══ Records to process
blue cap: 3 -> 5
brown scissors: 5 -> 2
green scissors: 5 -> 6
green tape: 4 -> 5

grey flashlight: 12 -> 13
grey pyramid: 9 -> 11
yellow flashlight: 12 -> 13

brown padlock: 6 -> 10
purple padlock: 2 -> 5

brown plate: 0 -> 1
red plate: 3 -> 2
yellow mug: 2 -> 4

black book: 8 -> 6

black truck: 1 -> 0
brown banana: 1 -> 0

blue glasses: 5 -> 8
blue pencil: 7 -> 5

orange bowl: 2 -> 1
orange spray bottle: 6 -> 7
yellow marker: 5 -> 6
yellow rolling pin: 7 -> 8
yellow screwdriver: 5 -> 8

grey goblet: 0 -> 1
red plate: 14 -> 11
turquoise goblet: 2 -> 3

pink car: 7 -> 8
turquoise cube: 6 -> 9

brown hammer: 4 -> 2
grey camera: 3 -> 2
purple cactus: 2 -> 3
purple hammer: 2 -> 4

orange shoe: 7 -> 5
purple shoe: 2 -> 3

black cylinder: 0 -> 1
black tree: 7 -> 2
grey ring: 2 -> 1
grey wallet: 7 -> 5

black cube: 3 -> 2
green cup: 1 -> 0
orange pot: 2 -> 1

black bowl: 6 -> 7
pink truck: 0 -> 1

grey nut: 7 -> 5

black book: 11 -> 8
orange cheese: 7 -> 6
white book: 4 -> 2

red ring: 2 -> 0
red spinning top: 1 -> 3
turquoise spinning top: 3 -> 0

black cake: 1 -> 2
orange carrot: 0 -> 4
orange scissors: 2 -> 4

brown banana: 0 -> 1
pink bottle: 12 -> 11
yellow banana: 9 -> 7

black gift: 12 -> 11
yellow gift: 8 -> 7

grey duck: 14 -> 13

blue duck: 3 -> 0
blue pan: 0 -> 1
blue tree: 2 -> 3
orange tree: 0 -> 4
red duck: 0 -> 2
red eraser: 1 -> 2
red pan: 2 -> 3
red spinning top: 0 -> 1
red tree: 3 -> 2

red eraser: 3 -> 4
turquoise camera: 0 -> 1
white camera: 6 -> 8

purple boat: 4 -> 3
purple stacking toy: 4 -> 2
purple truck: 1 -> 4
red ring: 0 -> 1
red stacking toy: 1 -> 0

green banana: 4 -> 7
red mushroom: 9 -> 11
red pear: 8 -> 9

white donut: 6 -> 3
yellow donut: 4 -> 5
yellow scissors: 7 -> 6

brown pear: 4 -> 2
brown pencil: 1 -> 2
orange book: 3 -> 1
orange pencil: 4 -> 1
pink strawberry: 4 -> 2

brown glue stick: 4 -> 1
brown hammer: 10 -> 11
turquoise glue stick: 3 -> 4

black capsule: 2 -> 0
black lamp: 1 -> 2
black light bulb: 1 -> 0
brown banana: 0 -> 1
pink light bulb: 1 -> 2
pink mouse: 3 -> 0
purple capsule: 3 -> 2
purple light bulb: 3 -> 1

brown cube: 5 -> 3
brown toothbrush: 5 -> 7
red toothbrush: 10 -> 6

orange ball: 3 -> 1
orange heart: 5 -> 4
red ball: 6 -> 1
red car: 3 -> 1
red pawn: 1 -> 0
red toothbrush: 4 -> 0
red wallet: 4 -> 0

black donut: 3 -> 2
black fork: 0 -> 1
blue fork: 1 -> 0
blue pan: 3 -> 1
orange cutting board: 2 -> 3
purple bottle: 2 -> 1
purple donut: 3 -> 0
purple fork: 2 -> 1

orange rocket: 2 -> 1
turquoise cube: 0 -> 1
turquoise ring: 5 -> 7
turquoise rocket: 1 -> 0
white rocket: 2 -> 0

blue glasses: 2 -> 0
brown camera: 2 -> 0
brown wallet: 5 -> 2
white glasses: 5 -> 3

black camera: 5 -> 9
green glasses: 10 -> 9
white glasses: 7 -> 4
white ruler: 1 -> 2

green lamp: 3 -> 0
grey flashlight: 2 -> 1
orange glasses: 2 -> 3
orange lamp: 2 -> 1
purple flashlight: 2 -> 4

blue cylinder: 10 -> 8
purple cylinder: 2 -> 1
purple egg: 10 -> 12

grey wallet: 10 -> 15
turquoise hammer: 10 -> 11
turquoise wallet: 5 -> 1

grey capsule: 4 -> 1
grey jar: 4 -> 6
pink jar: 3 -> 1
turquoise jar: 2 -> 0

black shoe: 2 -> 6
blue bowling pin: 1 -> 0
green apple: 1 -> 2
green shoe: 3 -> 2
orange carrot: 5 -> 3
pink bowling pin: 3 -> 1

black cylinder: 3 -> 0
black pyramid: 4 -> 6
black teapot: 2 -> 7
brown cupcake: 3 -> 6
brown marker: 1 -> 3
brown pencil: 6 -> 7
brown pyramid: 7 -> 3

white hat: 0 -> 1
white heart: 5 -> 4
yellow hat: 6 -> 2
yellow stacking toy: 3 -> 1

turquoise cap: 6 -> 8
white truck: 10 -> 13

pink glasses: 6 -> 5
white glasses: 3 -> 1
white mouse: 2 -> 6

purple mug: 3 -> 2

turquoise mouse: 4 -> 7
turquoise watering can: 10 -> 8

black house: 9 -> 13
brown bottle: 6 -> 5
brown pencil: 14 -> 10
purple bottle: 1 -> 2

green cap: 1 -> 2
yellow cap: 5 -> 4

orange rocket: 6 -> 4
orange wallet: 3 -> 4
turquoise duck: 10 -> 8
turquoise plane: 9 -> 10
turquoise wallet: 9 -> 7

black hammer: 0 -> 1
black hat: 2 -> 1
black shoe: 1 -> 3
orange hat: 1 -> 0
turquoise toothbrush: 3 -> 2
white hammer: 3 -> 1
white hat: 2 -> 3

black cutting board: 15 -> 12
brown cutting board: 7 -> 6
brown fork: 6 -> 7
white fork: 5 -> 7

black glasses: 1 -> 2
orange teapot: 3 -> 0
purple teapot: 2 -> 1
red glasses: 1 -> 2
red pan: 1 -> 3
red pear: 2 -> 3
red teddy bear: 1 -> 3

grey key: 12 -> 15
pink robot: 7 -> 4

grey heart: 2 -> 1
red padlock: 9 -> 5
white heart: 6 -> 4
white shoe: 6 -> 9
════
> **Assignment**: The answer must be every line from the entries above that holds the string "lamp".

> **Result of the task**:
black lamp: 1 -> 2
green lamp: 3 -> 0
orange lamp: 2 -> 1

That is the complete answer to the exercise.